What to produce:
Copy exactly and only the lines running from the one that contains "turquoise notebook: 3 -> 7" to the final line of the data below, without the pictures.

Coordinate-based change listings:
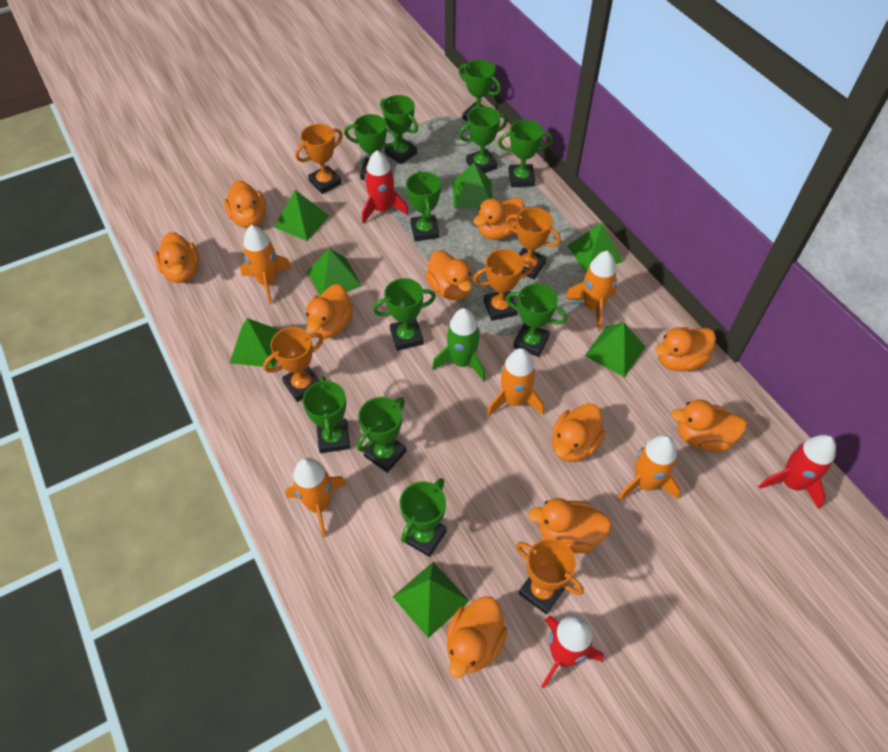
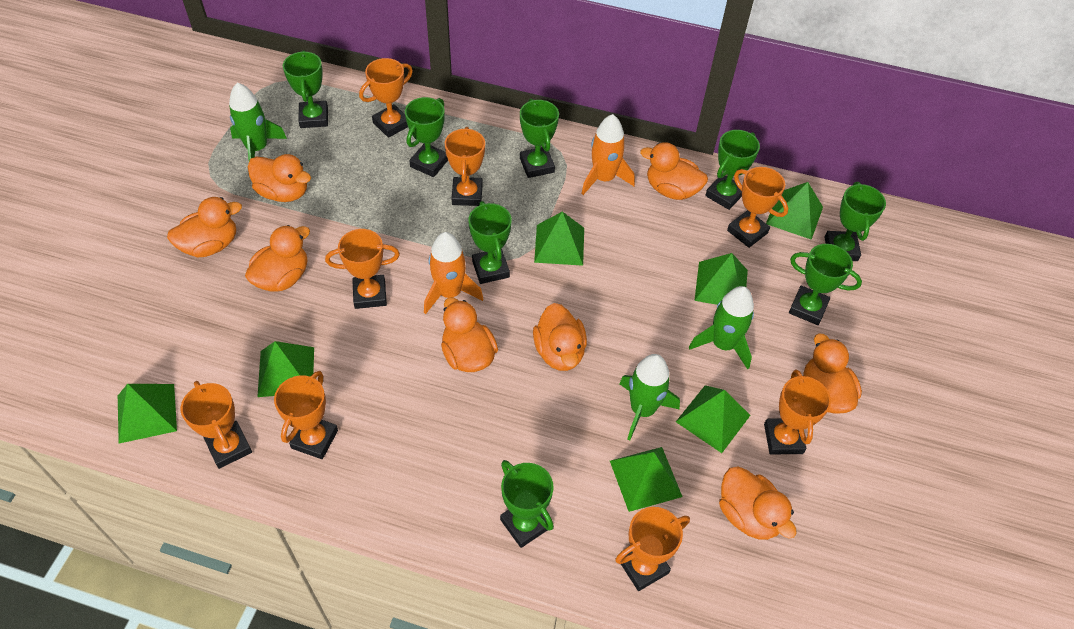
green rocket: 1 -> 3
green trophy: 11 -> 8
orange duck: 10 -> 8
orange rocket: 5 -> 2
orange trophy: 5 -> 8
red rocket: 3 -> 0

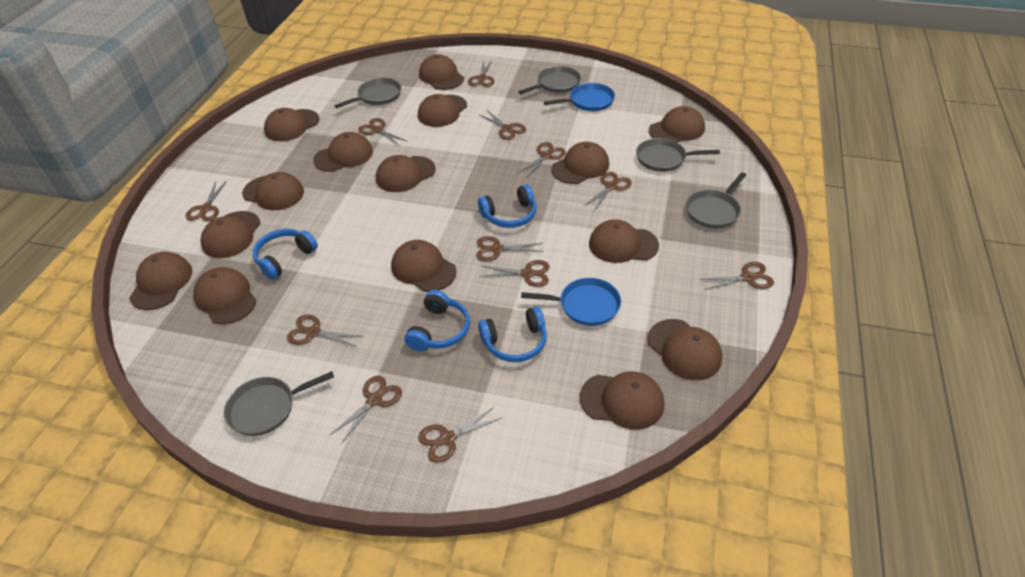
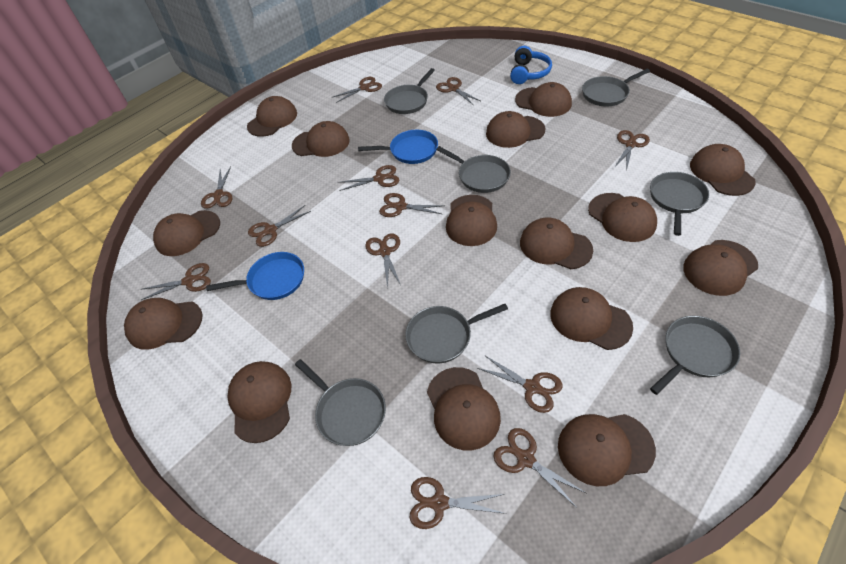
blue headphones: 4 -> 1
grey pan: 5 -> 7

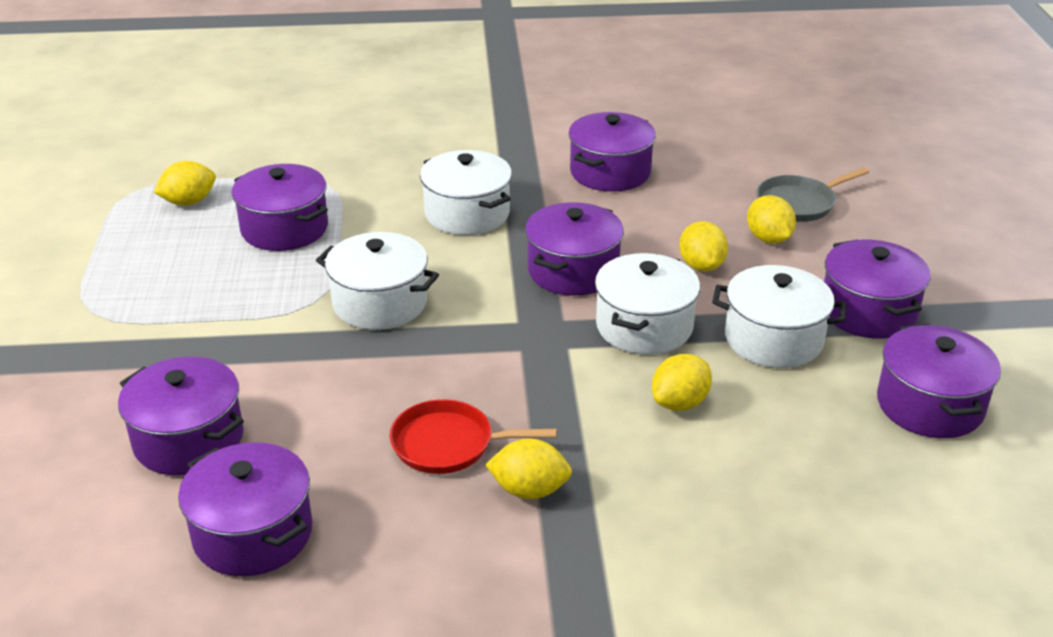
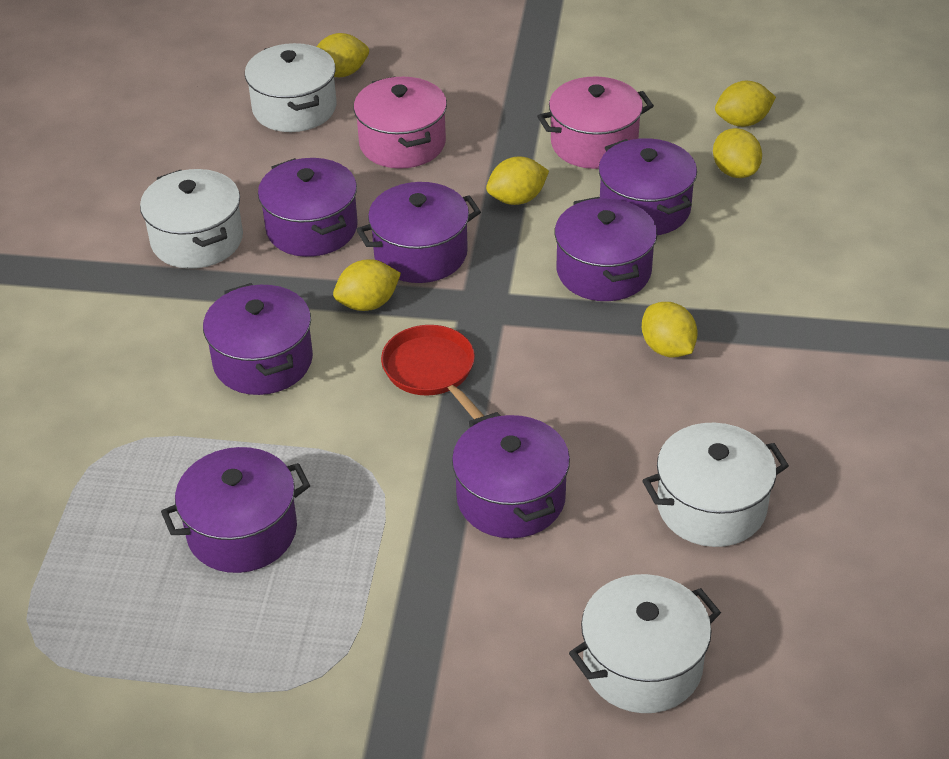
grey pan: 1 -> 0
pink pot: 0 -> 2
yellow lemon: 5 -> 6

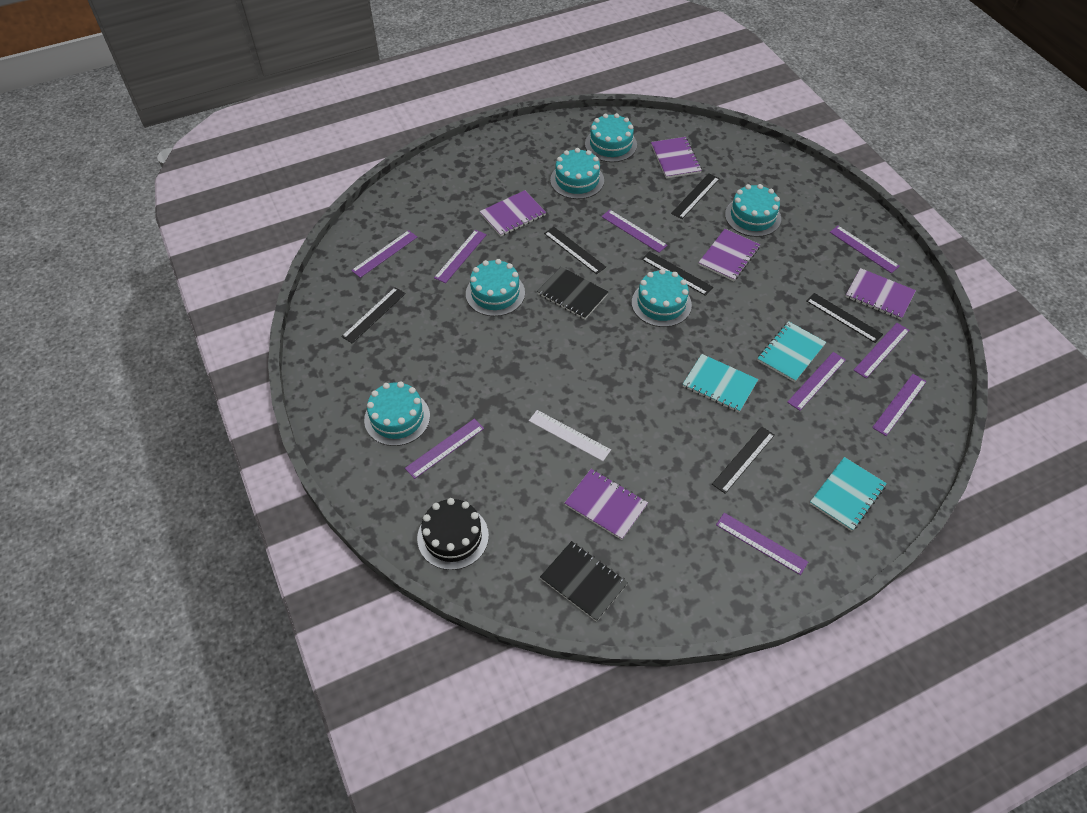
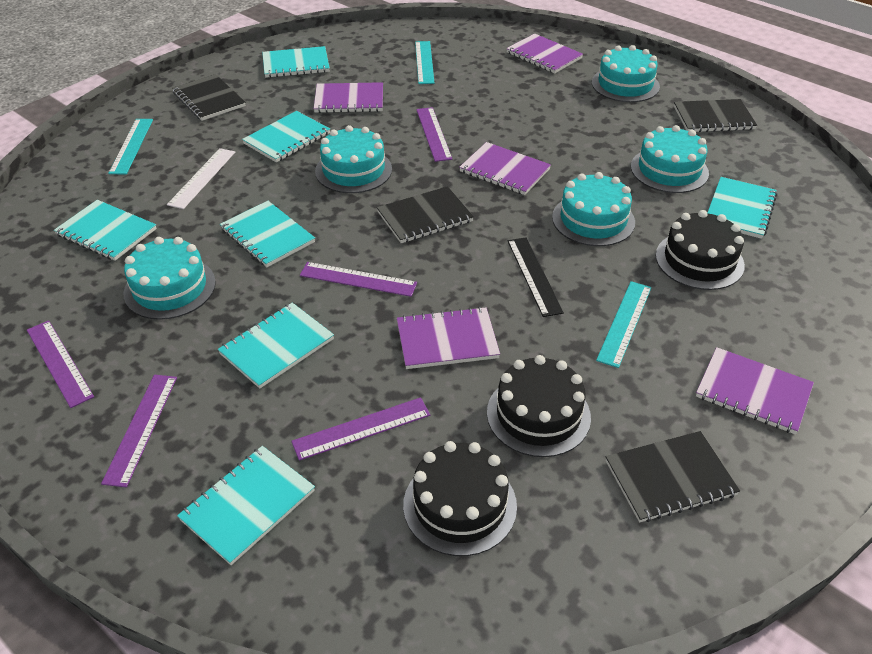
black cake: 1 -> 3
black notebook: 2 -> 4
black ruler: 6 -> 1
purple ruler: 9 -> 5
turquoise cake: 6 -> 5
turquoise notebook: 3 -> 7
turquoise ruler: 0 -> 3

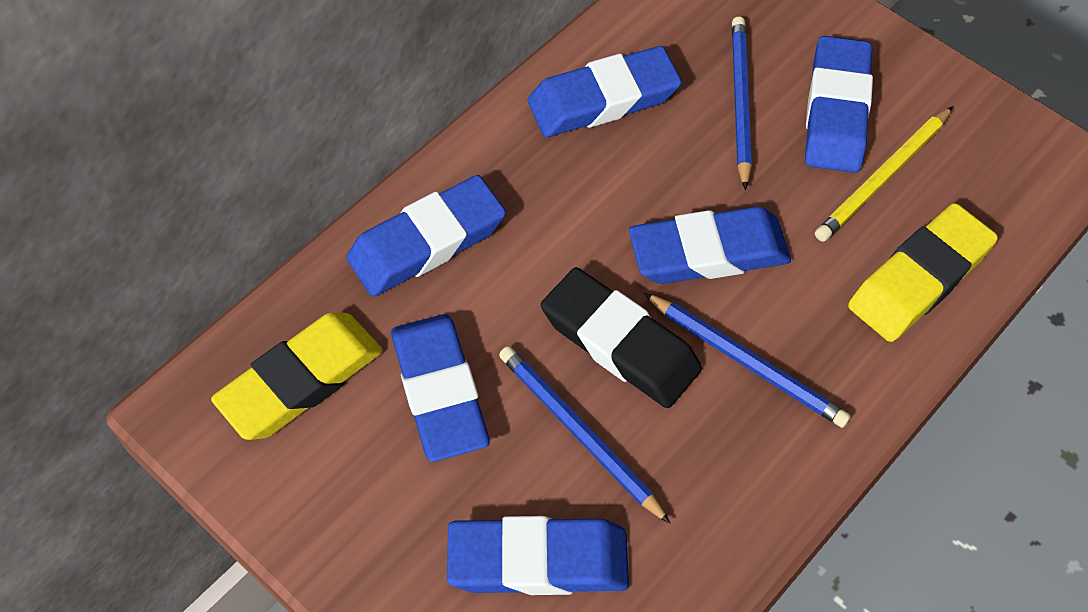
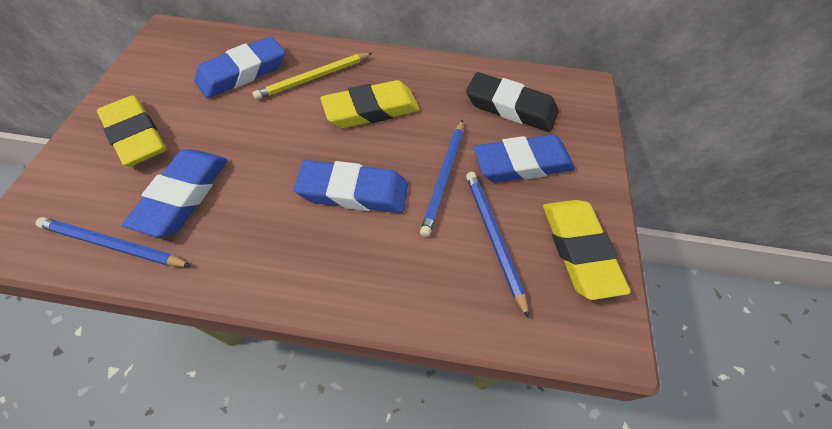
blue eraser: 6 -> 4
yellow eraser: 2 -> 3

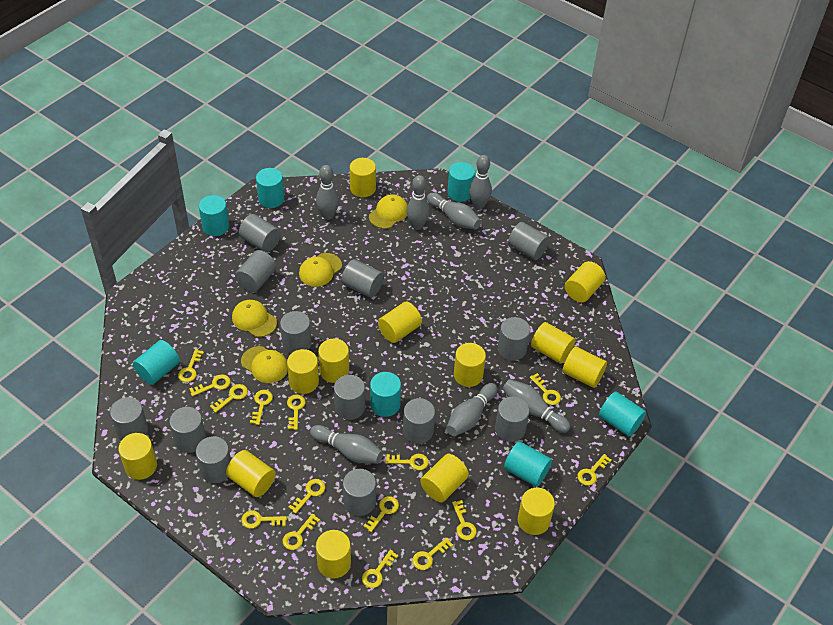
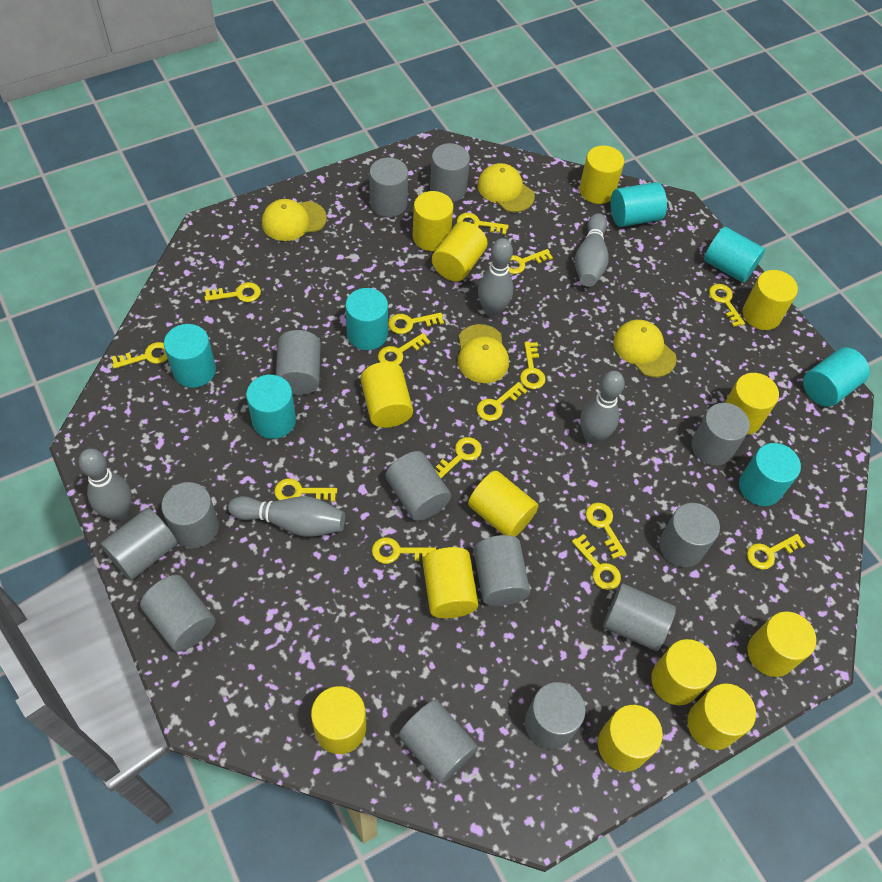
grey bowling pin: 7 -> 5

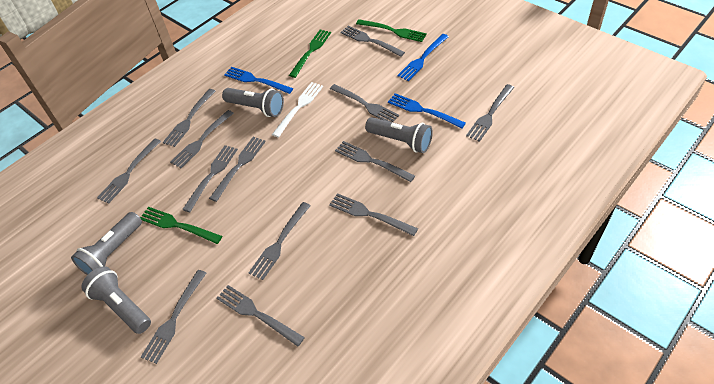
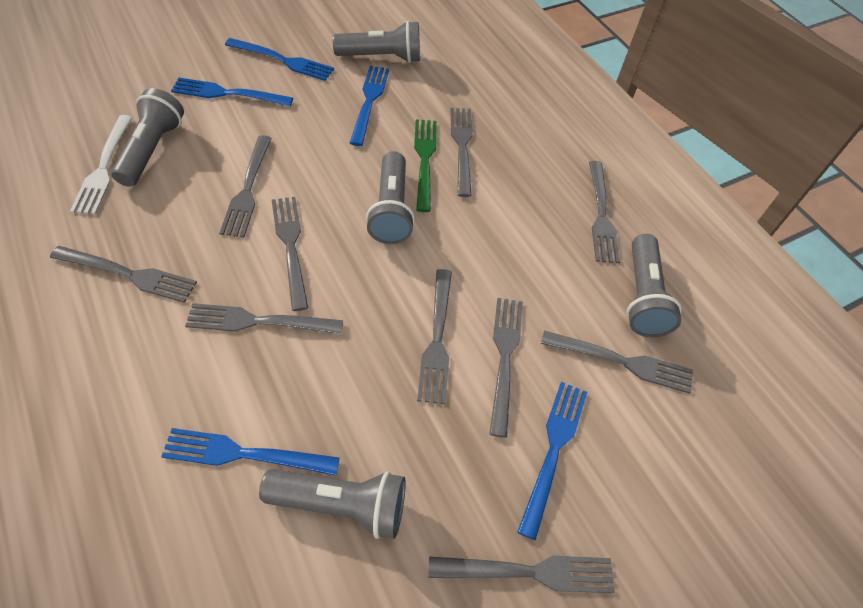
blue fork: 3 -> 5
green fork: 3 -> 1
grey flashlight: 4 -> 5
grey fork: 13 -> 10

Answer:
turquoise notebook: 3 -> 7
turquoise ruler: 0 -> 3

blue eraser: 6 -> 4
yellow eraser: 2 -> 3

grey bowling pin: 7 -> 5

blue fork: 3 -> 5
green fork: 3 -> 1
grey flashlight: 4 -> 5
grey fork: 13 -> 10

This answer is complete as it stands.